◆ Material for the task ◆
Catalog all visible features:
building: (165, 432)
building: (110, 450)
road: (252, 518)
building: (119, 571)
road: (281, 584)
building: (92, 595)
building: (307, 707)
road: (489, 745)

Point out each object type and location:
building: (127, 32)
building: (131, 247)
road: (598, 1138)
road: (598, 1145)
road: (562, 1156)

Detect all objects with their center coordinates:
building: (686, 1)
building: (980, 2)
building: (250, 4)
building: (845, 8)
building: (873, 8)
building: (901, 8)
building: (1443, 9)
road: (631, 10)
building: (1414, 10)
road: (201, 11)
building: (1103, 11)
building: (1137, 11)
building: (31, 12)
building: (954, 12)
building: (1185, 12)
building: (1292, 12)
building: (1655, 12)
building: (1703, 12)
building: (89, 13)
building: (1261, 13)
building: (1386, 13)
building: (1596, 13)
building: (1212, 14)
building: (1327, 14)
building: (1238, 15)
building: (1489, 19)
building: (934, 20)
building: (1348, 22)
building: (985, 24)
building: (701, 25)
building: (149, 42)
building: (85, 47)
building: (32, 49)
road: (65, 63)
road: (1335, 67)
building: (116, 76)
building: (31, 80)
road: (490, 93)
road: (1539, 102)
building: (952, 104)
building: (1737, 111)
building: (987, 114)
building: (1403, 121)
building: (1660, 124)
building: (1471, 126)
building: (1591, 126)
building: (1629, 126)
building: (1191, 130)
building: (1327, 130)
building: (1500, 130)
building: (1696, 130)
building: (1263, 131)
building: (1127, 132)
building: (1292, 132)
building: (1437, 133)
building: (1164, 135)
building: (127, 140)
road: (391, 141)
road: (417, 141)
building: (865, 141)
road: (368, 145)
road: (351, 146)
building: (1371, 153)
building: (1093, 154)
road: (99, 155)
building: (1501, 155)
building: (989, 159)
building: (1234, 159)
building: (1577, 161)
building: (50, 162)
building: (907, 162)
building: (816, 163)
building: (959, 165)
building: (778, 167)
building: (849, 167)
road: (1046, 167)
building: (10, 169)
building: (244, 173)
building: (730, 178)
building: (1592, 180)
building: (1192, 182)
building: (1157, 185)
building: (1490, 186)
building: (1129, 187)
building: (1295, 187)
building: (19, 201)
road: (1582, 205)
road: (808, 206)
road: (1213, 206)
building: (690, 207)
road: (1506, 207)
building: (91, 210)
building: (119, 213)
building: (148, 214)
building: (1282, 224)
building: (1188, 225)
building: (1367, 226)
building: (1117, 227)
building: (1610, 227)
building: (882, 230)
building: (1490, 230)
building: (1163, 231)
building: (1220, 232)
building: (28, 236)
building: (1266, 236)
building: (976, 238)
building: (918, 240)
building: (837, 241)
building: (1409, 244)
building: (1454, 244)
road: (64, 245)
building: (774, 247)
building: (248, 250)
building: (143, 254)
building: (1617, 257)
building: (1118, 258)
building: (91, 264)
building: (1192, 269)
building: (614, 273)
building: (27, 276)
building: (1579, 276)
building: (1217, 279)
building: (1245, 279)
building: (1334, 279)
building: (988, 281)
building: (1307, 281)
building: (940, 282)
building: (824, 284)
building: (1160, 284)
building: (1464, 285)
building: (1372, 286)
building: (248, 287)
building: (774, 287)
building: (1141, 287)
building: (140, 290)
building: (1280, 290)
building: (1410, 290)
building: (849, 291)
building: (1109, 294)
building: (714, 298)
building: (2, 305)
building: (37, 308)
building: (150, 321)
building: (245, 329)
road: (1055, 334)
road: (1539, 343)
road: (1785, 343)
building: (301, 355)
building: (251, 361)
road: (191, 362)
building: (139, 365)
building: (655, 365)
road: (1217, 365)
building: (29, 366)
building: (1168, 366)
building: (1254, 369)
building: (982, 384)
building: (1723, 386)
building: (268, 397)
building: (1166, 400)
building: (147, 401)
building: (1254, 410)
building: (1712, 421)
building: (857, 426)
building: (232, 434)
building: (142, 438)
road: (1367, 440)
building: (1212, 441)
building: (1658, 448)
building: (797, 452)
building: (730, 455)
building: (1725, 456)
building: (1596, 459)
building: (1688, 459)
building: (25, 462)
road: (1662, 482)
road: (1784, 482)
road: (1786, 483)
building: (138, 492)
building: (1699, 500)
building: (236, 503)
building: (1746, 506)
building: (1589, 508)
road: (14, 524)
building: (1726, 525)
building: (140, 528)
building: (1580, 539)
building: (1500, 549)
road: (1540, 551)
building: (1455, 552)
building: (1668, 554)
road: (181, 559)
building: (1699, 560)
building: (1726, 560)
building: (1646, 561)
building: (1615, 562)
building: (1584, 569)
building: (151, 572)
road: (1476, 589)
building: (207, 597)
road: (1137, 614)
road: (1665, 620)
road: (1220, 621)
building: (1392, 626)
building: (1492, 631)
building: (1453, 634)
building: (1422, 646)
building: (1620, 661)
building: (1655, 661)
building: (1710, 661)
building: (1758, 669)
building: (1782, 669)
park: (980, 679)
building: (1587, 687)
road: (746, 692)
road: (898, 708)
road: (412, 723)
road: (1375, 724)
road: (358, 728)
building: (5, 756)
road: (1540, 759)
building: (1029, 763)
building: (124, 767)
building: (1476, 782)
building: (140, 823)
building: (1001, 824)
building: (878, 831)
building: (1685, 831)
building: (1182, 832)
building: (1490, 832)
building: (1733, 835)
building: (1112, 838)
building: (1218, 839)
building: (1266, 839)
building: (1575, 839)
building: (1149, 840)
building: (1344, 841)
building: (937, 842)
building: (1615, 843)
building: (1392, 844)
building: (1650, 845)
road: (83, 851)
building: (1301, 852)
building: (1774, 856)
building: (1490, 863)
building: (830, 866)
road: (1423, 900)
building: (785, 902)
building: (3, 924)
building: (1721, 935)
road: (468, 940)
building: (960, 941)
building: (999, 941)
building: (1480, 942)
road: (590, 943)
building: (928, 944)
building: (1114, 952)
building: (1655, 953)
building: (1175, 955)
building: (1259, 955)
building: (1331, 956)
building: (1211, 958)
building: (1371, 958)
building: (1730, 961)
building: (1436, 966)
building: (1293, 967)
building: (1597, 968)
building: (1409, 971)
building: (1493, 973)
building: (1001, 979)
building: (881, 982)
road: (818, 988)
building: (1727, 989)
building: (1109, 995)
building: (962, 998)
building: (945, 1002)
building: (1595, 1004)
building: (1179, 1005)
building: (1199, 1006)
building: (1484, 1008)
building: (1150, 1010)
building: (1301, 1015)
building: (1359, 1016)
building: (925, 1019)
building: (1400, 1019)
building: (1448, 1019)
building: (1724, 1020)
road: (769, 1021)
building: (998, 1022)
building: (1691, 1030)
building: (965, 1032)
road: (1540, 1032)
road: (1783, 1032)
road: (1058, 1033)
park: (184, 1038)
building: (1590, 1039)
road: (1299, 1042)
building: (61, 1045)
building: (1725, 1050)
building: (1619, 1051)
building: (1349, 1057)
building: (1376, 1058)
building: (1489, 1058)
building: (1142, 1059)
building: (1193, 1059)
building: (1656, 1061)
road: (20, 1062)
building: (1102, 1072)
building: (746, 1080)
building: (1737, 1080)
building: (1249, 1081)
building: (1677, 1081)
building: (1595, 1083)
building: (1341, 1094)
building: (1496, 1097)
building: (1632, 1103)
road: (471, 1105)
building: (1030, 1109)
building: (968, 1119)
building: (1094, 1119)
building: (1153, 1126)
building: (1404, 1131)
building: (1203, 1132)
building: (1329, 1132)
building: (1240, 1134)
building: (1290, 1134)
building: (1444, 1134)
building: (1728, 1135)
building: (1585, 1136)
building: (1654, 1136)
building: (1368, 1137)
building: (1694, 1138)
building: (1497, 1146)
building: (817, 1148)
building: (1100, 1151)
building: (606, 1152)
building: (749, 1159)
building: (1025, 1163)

◆ What you should do ◆
Every line above should be written out again exactly as it stands.

◆ Task answer ◆
Catalog all visible features:
building: (165, 432)
building: (110, 450)
road: (252, 518)
building: (119, 571)
road: (281, 584)
building: (92, 595)
building: (307, 707)
road: (489, 745)

Point out each object type and location:
building: (127, 32)
building: (131, 247)
road: (598, 1138)
road: (598, 1145)
road: (562, 1156)

Detect all objects with their center coordinates:
building: (686, 1)
building: (980, 2)
building: (250, 4)
building: (845, 8)
building: (873, 8)
building: (901, 8)
building: (1443, 9)
road: (631, 10)
building: (1414, 10)
road: (201, 11)
building: (1103, 11)
building: (1137, 11)
building: (31, 12)
building: (954, 12)
building: (1185, 12)
building: (1292, 12)
building: (1655, 12)
building: (1703, 12)
building: (89, 13)
building: (1261, 13)
building: (1386, 13)
building: (1596, 13)
building: (1212, 14)
building: (1327, 14)
building: (1238, 15)
building: (1489, 19)
building: (934, 20)
building: (1348, 22)
building: (985, 24)
building: (701, 25)
building: (149, 42)
building: (85, 47)
building: (32, 49)
road: (65, 63)
road: (1335, 67)
building: (116, 76)
building: (31, 80)
road: (490, 93)
road: (1539, 102)
building: (952, 104)
building: (1737, 111)
building: (987, 114)
building: (1403, 121)
building: (1660, 124)
building: (1471, 126)
building: (1591, 126)
building: (1629, 126)
building: (1191, 130)
building: (1327, 130)
building: (1500, 130)
building: (1696, 130)
building: (1263, 131)
building: (1127, 132)
building: (1292, 132)
building: (1437, 133)
building: (1164, 135)
building: (127, 140)
road: (391, 141)
road: (417, 141)
building: (865, 141)
road: (368, 145)
road: (351, 146)
building: (1371, 153)
building: (1093, 154)
road: (99, 155)
building: (1501, 155)
building: (989, 159)
building: (1234, 159)
building: (1577, 161)
building: (50, 162)
building: (907, 162)
building: (816, 163)
building: (959, 165)
building: (778, 167)
building: (849, 167)
road: (1046, 167)
building: (10, 169)
building: (244, 173)
building: (730, 178)
building: (1592, 180)
building: (1192, 182)
building: (1157, 185)
building: (1490, 186)
building: (1129, 187)
building: (1295, 187)
building: (19, 201)
road: (1582, 205)
road: (808, 206)
road: (1213, 206)
building: (690, 207)
road: (1506, 207)
building: (91, 210)
building: (119, 213)
building: (148, 214)
building: (1282, 224)
building: (1188, 225)
building: (1367, 226)
building: (1117, 227)
building: (1610, 227)
building: (882, 230)
building: (1490, 230)
building: (1163, 231)
building: (1220, 232)
building: (28, 236)
building: (1266, 236)
building: (976, 238)
building: (918, 240)
building: (837, 241)
building: (1409, 244)
building: (1454, 244)
road: (64, 245)
building: (774, 247)
building: (248, 250)
building: (143, 254)
building: (1617, 257)
building: (1118, 258)
building: (91, 264)
building: (1192, 269)
building: (614, 273)
building: (27, 276)
building: (1579, 276)
building: (1217, 279)
building: (1245, 279)
building: (1334, 279)
building: (988, 281)
building: (1307, 281)
building: (940, 282)
building: (824, 284)
building: (1160, 284)
building: (1464, 285)
building: (1372, 286)
building: (248, 287)
building: (774, 287)
building: (1141, 287)
building: (140, 290)
building: (1280, 290)
building: (1410, 290)
building: (849, 291)
building: (1109, 294)
building: (714, 298)
building: (2, 305)
building: (37, 308)
building: (150, 321)
building: (245, 329)
road: (1055, 334)
road: (1539, 343)
road: (1785, 343)
building: (301, 355)
building: (251, 361)
road: (191, 362)
building: (139, 365)
building: (655, 365)
road: (1217, 365)
building: (29, 366)
building: (1168, 366)
building: (1254, 369)
building: (982, 384)
building: (1723, 386)
building: (268, 397)
building: (1166, 400)
building: (147, 401)
building: (1254, 410)
building: (1712, 421)
building: (857, 426)
building: (232, 434)
building: (142, 438)
road: (1367, 440)
building: (1212, 441)
building: (1658, 448)
building: (797, 452)
building: (730, 455)
building: (1725, 456)
building: (1596, 459)
building: (1688, 459)
building: (25, 462)
road: (1662, 482)
road: (1784, 482)
road: (1786, 483)
building: (138, 492)
building: (1699, 500)
building: (236, 503)
building: (1746, 506)
building: (1589, 508)
road: (14, 524)
building: (1726, 525)
building: (140, 528)
building: (1580, 539)
building: (1500, 549)
road: (1540, 551)
building: (1455, 552)
building: (1668, 554)
road: (181, 559)
building: (1699, 560)
building: (1726, 560)
building: (1646, 561)
building: (1615, 562)
building: (1584, 569)
building: (151, 572)
road: (1476, 589)
building: (207, 597)
road: (1137, 614)
road: (1665, 620)
road: (1220, 621)
building: (1392, 626)
building: (1492, 631)
building: (1453, 634)
building: (1422, 646)
building: (1620, 661)
building: (1655, 661)
building: (1710, 661)
building: (1758, 669)
building: (1782, 669)
park: (980, 679)
building: (1587, 687)
road: (746, 692)
road: (898, 708)
road: (412, 723)
road: (1375, 724)
road: (358, 728)
building: (5, 756)
road: (1540, 759)
building: (1029, 763)
building: (124, 767)
building: (1476, 782)
building: (140, 823)
building: (1001, 824)
building: (878, 831)
building: (1685, 831)
building: (1182, 832)
building: (1490, 832)
building: (1733, 835)
building: (1112, 838)
building: (1218, 839)
building: (1266, 839)
building: (1575, 839)
building: (1149, 840)
building: (1344, 841)
building: (937, 842)
building: (1615, 843)
building: (1392, 844)
building: (1650, 845)
road: (83, 851)
building: (1301, 852)
building: (1774, 856)
building: (1490, 863)
building: (830, 866)
road: (1423, 900)
building: (785, 902)
building: (3, 924)
building: (1721, 935)
road: (468, 940)
building: (960, 941)
building: (999, 941)
building: (1480, 942)
road: (590, 943)
building: (928, 944)
building: (1114, 952)
building: (1655, 953)
building: (1175, 955)
building: (1259, 955)
building: (1331, 956)
building: (1211, 958)
building: (1371, 958)
building: (1730, 961)
building: (1436, 966)
building: (1293, 967)
building: (1597, 968)
building: (1409, 971)
building: (1493, 973)
building: (1001, 979)
building: (881, 982)
road: (818, 988)
building: (1727, 989)
building: (1109, 995)
building: (962, 998)
building: (945, 1002)
building: (1595, 1004)
building: (1179, 1005)
building: (1199, 1006)
building: (1484, 1008)
building: (1150, 1010)
building: (1301, 1015)
building: (1359, 1016)
building: (925, 1019)
building: (1400, 1019)
building: (1448, 1019)
building: (1724, 1020)
road: (769, 1021)
building: (998, 1022)
building: (1691, 1030)
building: (965, 1032)
road: (1540, 1032)
road: (1783, 1032)
road: (1058, 1033)
park: (184, 1038)
building: (1590, 1039)
road: (1299, 1042)
building: (61, 1045)
building: (1725, 1050)
building: (1619, 1051)
building: (1349, 1057)
building: (1376, 1058)
building: (1489, 1058)
building: (1142, 1059)
building: (1193, 1059)
building: (1656, 1061)
road: (20, 1062)
building: (1102, 1072)
building: (746, 1080)
building: (1737, 1080)
building: (1249, 1081)
building: (1677, 1081)
building: (1595, 1083)
building: (1341, 1094)
building: (1496, 1097)
building: (1632, 1103)
road: (471, 1105)
building: (1030, 1109)
building: (968, 1119)
building: (1094, 1119)
building: (1153, 1126)
building: (1404, 1131)
building: (1203, 1132)
building: (1329, 1132)
building: (1240, 1134)
building: (1290, 1134)
building: (1444, 1134)
building: (1728, 1135)
building: (1585, 1136)
building: (1654, 1136)
building: (1368, 1137)
building: (1694, 1138)
building: (1497, 1146)
building: (817, 1148)
building: (1100, 1151)
building: (606, 1152)
building: (749, 1159)
building: (1025, 1163)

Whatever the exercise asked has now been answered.